# Written task:
Can you arrange the data lines, starting at the one containing "orange triangle: moved 3 px left, 3 px down" and ending at the one containing "black line: moved 9 px up", as a JSON list of strings with one string per line and blank lines omitted? Leave the pictures out of the answer.

(Stored items)
* Start *

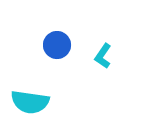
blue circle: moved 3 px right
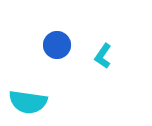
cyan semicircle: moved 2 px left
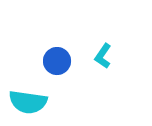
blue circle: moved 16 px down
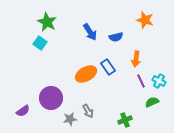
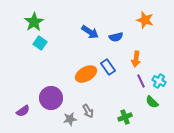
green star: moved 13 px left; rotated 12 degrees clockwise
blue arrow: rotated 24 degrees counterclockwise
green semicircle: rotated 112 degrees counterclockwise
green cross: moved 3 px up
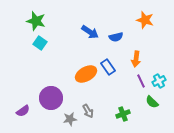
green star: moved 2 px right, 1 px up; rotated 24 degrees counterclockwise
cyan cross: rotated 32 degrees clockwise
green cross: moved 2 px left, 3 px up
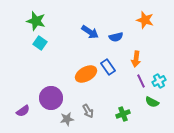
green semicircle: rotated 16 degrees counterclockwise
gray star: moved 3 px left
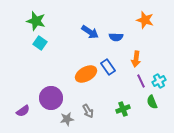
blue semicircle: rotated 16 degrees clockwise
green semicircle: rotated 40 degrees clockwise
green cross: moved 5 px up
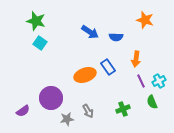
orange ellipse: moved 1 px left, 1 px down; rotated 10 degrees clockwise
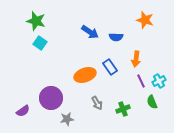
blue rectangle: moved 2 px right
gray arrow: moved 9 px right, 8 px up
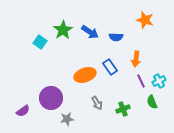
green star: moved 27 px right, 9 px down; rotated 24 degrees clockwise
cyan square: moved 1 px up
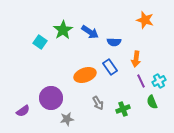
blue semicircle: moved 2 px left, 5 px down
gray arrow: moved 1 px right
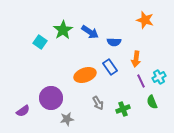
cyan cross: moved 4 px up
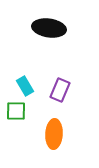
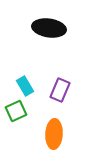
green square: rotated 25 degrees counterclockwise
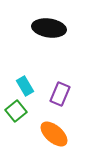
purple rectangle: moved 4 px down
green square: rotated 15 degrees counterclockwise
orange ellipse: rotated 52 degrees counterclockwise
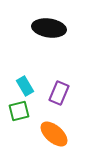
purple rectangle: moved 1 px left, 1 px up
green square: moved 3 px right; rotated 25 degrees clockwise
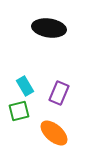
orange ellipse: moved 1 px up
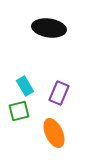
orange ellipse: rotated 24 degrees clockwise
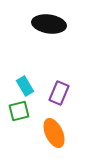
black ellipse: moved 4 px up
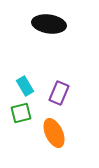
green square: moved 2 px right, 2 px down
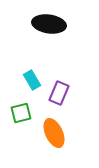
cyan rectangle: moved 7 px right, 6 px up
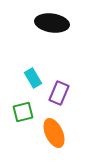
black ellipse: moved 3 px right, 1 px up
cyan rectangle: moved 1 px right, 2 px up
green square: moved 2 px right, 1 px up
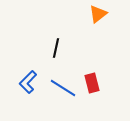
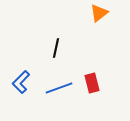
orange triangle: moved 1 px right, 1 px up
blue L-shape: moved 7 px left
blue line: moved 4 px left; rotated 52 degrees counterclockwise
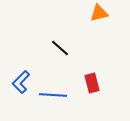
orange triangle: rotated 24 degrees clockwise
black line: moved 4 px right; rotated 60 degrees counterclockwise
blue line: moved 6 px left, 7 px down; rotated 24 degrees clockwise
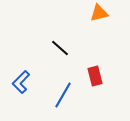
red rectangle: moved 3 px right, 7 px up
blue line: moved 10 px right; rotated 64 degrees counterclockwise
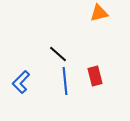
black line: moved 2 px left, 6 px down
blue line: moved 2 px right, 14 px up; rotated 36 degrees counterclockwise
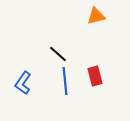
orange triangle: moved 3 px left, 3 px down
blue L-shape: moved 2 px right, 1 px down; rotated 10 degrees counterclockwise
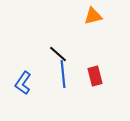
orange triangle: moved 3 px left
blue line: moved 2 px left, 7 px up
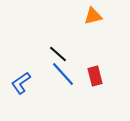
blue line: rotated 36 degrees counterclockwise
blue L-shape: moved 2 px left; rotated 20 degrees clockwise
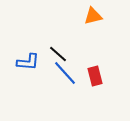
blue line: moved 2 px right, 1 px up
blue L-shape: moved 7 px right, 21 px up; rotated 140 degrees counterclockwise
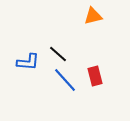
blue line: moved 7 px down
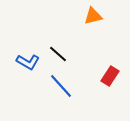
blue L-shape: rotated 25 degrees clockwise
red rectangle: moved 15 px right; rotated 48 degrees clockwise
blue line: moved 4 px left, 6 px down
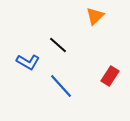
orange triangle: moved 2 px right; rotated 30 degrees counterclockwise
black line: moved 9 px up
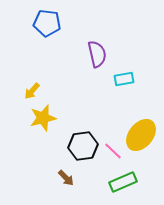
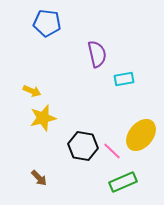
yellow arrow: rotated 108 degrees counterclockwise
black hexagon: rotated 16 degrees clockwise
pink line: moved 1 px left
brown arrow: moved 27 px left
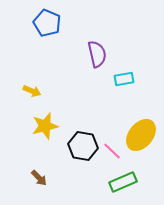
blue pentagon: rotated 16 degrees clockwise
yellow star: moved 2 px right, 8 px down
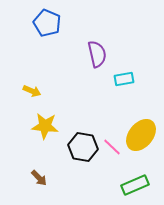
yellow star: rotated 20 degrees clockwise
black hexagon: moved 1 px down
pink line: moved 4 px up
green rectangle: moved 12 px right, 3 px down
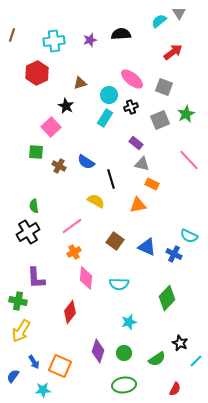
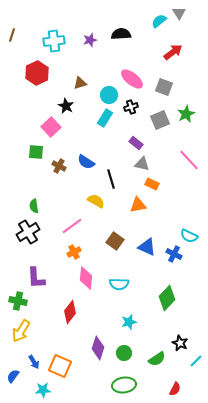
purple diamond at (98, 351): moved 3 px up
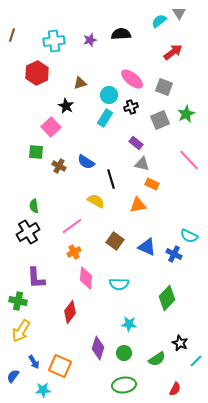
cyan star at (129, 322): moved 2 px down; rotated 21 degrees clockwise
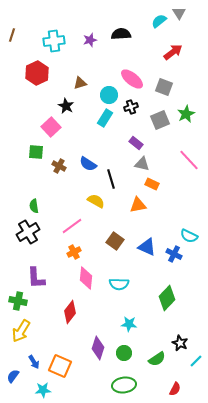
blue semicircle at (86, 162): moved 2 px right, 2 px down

* End *
* Start *

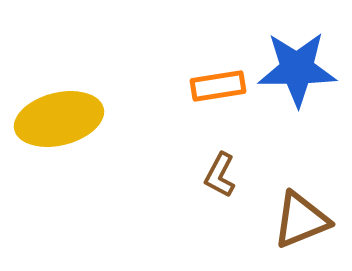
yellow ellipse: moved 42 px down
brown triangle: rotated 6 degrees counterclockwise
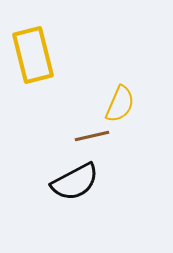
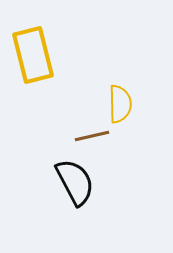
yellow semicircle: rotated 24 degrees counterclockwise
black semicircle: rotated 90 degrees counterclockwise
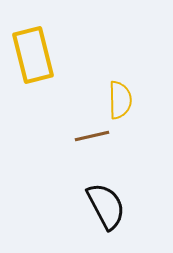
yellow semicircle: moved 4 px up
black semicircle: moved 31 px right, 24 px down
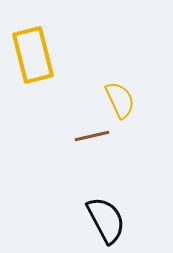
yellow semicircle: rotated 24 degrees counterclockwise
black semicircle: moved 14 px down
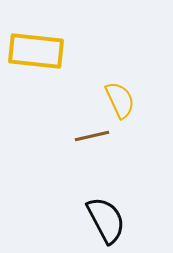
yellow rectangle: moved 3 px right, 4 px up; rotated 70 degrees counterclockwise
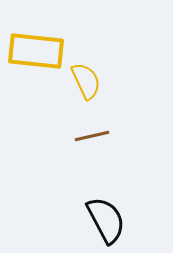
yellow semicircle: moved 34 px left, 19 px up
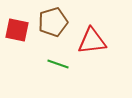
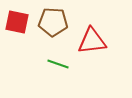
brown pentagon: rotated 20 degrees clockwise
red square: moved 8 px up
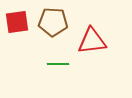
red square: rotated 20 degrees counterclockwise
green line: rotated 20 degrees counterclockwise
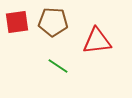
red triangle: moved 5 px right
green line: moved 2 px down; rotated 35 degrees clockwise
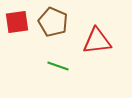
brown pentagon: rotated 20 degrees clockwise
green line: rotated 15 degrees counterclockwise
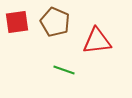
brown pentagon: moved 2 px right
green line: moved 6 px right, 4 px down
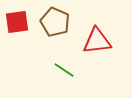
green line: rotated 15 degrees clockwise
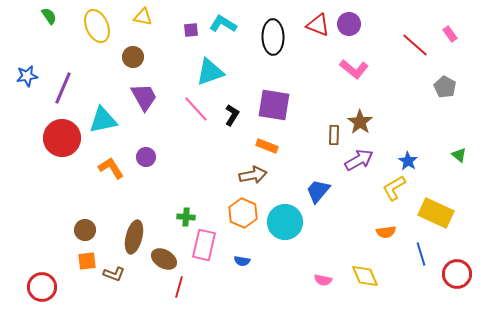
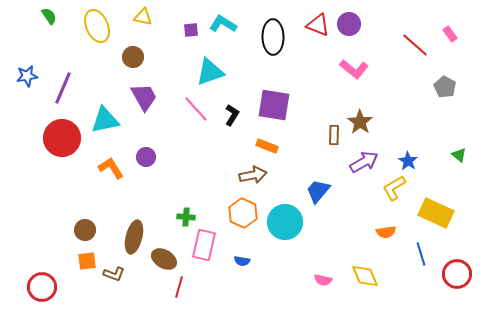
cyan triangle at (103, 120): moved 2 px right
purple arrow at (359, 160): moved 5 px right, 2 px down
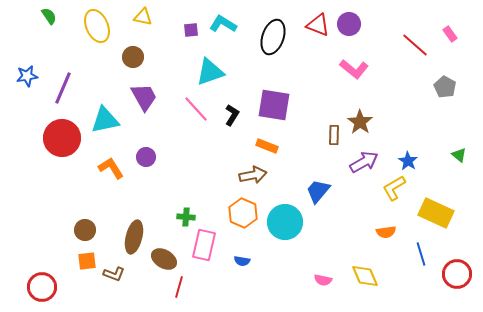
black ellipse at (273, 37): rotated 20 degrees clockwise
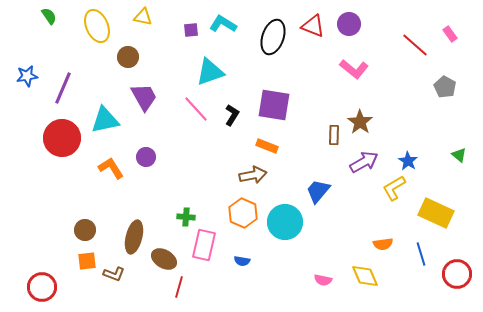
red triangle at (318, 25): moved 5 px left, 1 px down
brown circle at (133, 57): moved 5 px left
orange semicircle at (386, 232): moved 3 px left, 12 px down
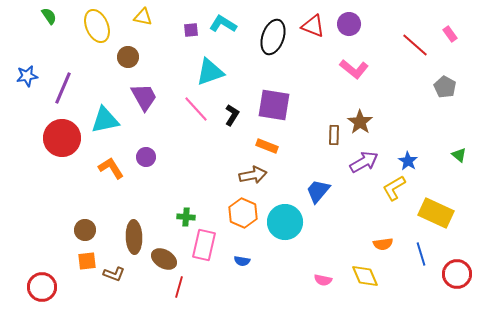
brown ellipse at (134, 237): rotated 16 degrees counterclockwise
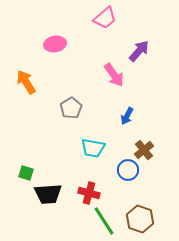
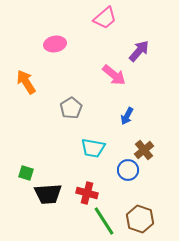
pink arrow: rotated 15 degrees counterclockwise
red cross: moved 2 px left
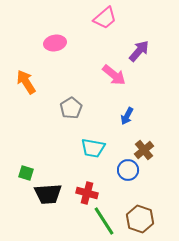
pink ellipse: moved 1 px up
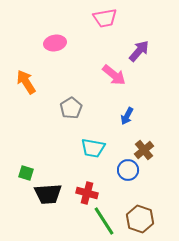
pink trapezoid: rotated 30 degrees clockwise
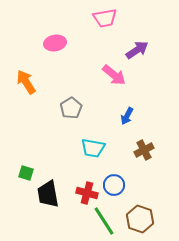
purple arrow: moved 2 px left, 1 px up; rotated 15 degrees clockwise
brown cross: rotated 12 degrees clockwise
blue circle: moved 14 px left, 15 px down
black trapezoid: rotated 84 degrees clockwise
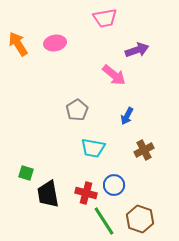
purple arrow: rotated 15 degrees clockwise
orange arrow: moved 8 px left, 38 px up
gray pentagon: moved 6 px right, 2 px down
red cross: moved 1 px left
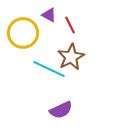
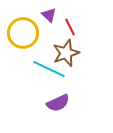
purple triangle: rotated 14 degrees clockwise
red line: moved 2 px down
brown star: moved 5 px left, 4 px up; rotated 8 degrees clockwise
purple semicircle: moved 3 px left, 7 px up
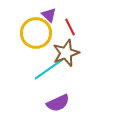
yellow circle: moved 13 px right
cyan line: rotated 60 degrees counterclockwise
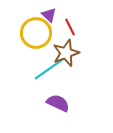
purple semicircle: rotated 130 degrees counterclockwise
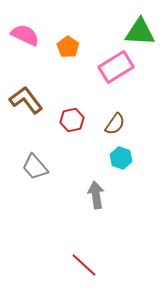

* End *

# Task solution:
[
  "orange triangle: moved 3 px left, 3 px down",
  "blue L-shape: moved 2 px right, 1 px down; rotated 10 degrees counterclockwise",
  "orange triangle: moved 3 px left",
  "blue line: moved 2 px left, 7 px up",
  "blue line: rotated 36 degrees counterclockwise",
  "blue L-shape: moved 2 px left; rotated 20 degrees clockwise",
  "blue line: moved 2 px right, 1 px up",
  "blue L-shape: moved 7 px right, 21 px up; rotated 140 degrees counterclockwise",
  "blue line: moved 7 px down",
  "blue L-shape: rotated 25 degrees clockwise",
  "red rectangle: moved 15 px right; rotated 48 degrees clockwise",
  "blue line: moved 4 px left, 6 px down",
  "orange triangle: moved 2 px right; rotated 30 degrees counterclockwise",
  "black line: moved 9 px up"
]